# WHAT IS NEEDED
Lines before the one with "cyan semicircle: (292, 375)" are left out; return that line and all that follow it, exactly, through the end of the data.

# DATA SHOWN
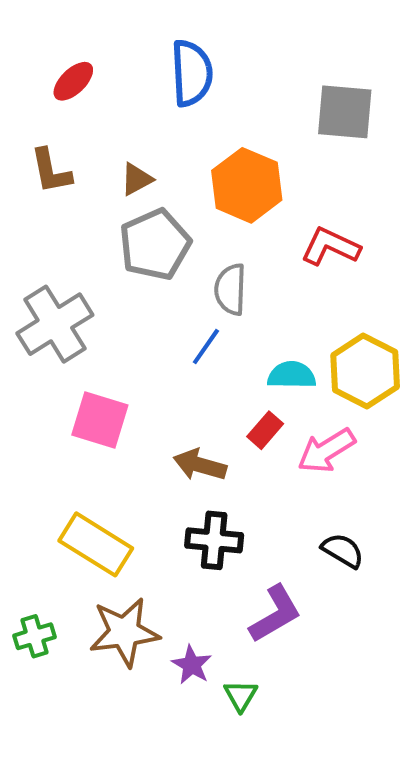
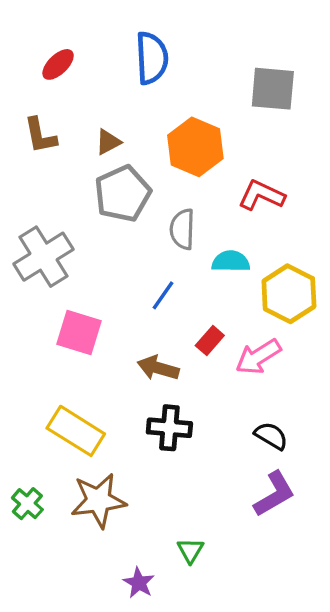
blue line: (206, 347) -> (163, 295), moved
cyan semicircle: (292, 375) -> (231, 261), moved
purple L-shape: (275, 614) -> (274, 494), moved
green cross: (35, 636) -> (27, 504), turned -32
purple star: (192, 665) -> (139, 583), moved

# FINAL ANSWER
cyan semicircle: (292, 375) -> (231, 261), moved
purple L-shape: (275, 614) -> (274, 494), moved
green cross: (35, 636) -> (27, 504), turned -32
purple star: (192, 665) -> (139, 583), moved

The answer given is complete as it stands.